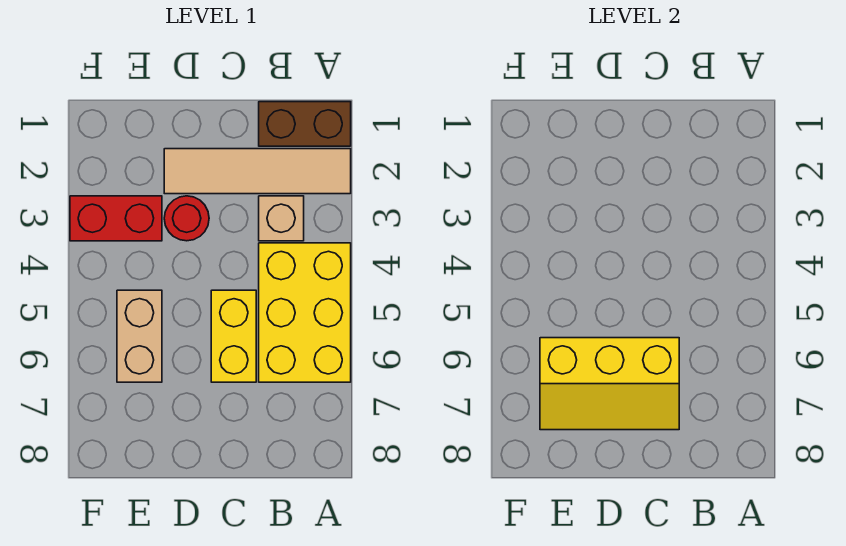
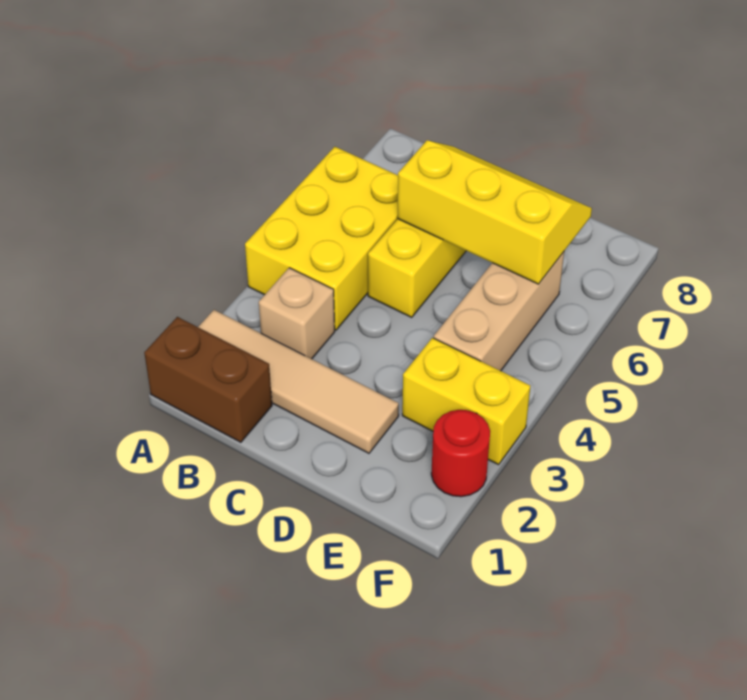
red round brick D3 level 1 -> red round brick F2 level 1
red brick E3:F3 level 1 -> yellow brick E3:F3 level 1
tan brick E5:E6 level 1 -> tan brick E4:E6 level 1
════════════════
WHAT IS NEEDED: Starting at the line that contains "red brick E3:F3" and ending at the last line of the data, repeat each line exactly; include nothing else.

ANSWER TO THIS TASK:
red brick E3:F3 level 1 -> yellow brick E3:F3 level 1
tan brick E5:E6 level 1 -> tan brick E4:E6 level 1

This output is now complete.